## SUPPLIED ENTRIES
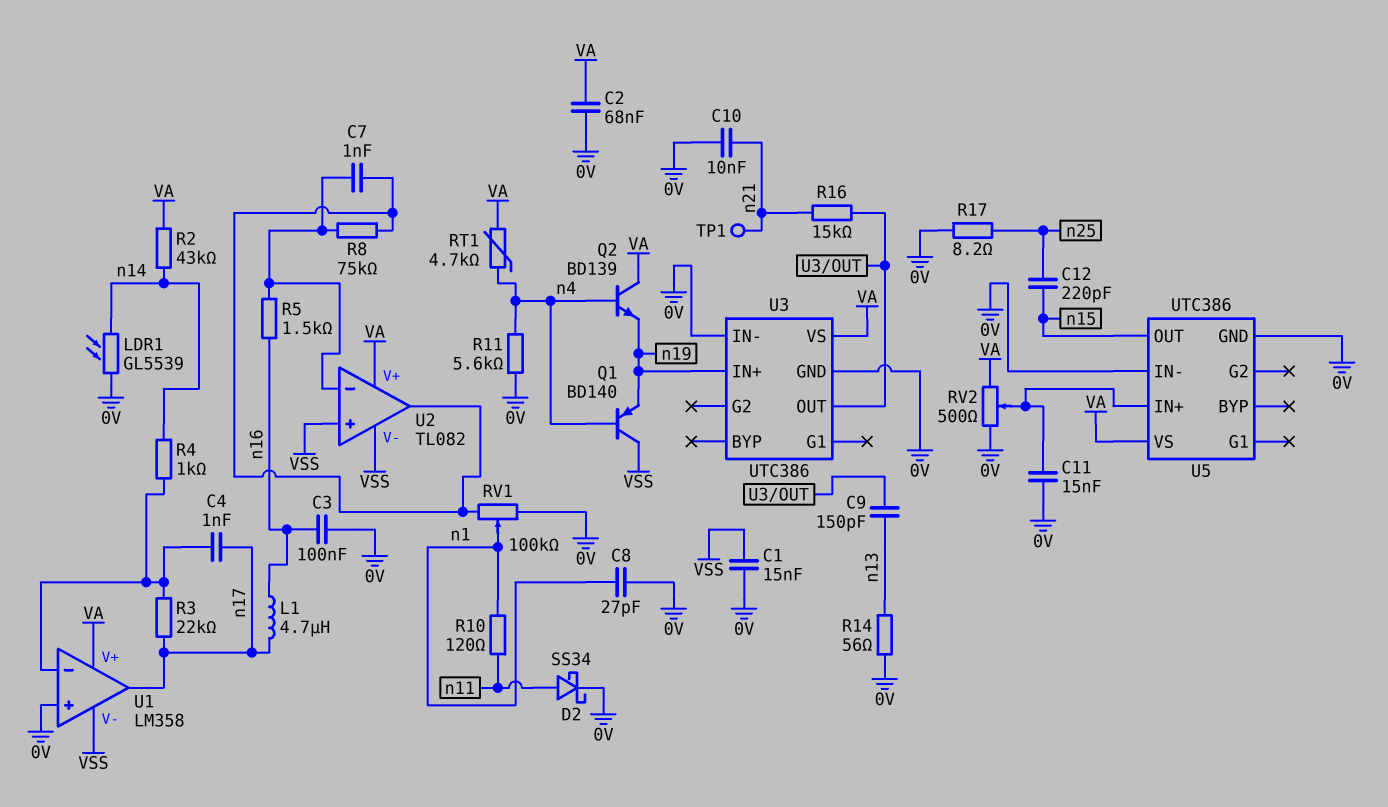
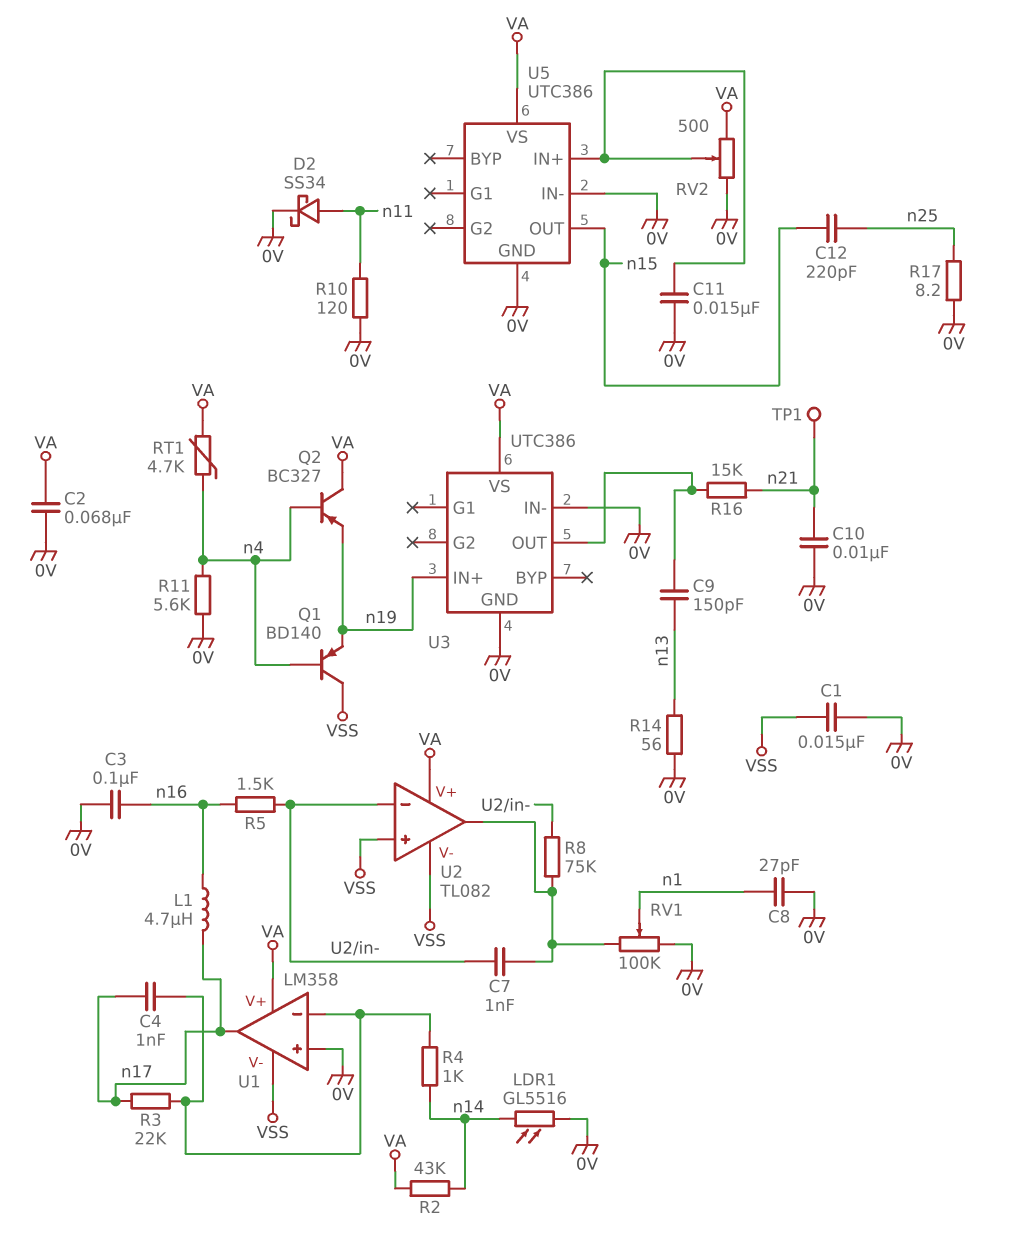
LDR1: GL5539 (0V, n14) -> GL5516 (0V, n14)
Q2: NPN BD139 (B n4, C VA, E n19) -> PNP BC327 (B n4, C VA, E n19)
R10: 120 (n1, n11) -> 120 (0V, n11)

* * *

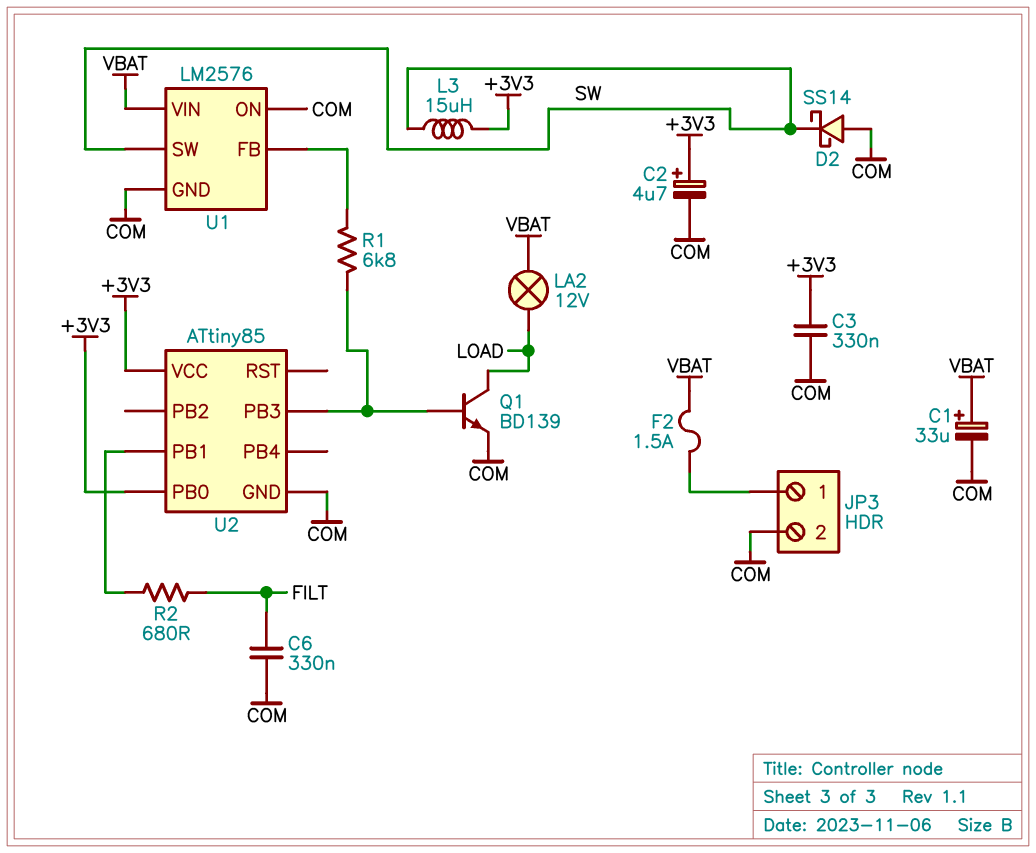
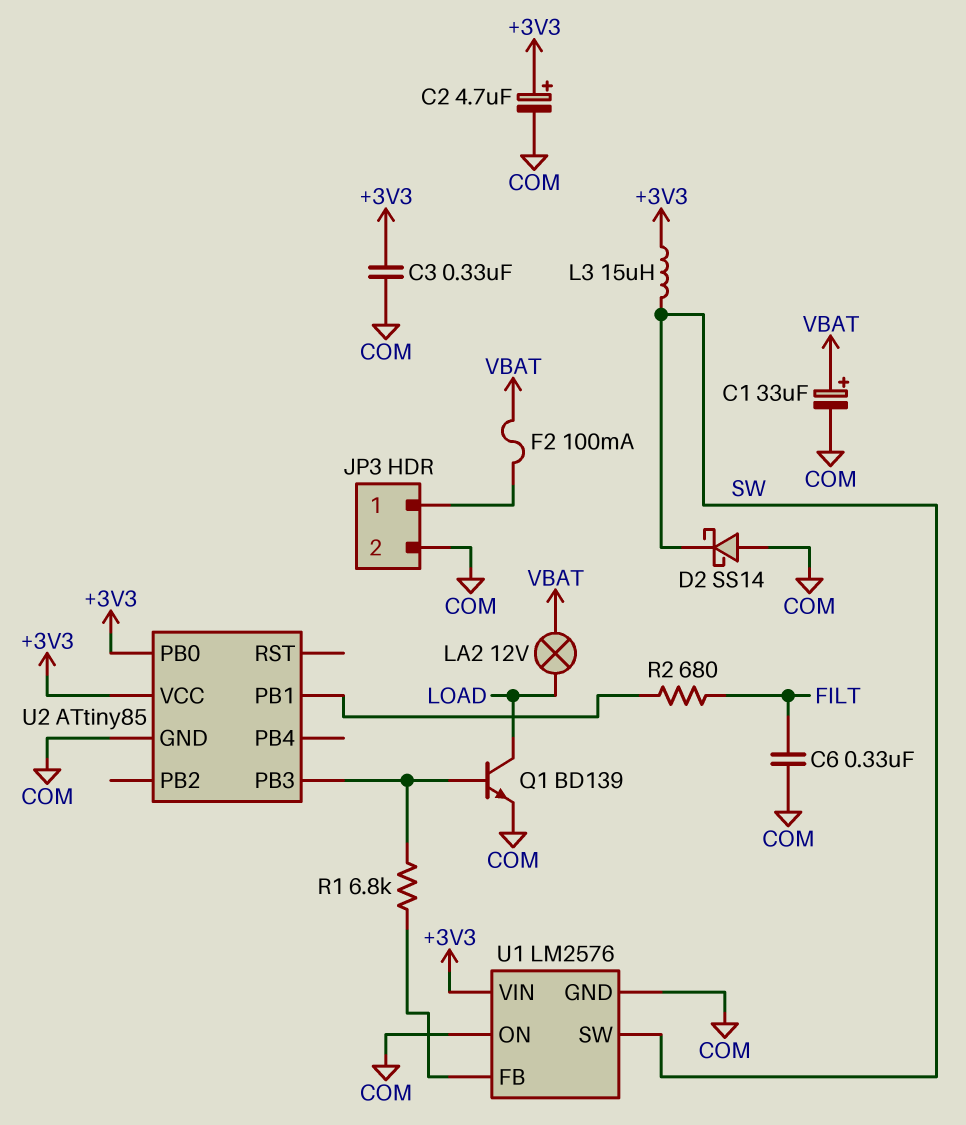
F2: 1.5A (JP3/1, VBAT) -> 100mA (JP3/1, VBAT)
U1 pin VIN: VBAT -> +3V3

---

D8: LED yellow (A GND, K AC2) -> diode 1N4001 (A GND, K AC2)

## WHAT YOU SHOULD DO
Copy out only the lines of the records above from the one with "LDR1: GL5539 (0V, n14) -> GL5516 (0V, n14)" through the one with "R10: 120 (n1, n11) -> 120 (0V, n11)", exactly as they stand, both included.

## WRITTEN SOLUTION
LDR1: GL5539 (0V, n14) -> GL5516 (0V, n14)
Q2: NPN BD139 (B n4, C VA, E n19) -> PNP BC327 (B n4, C VA, E n19)
R10: 120 (n1, n11) -> 120 (0V, n11)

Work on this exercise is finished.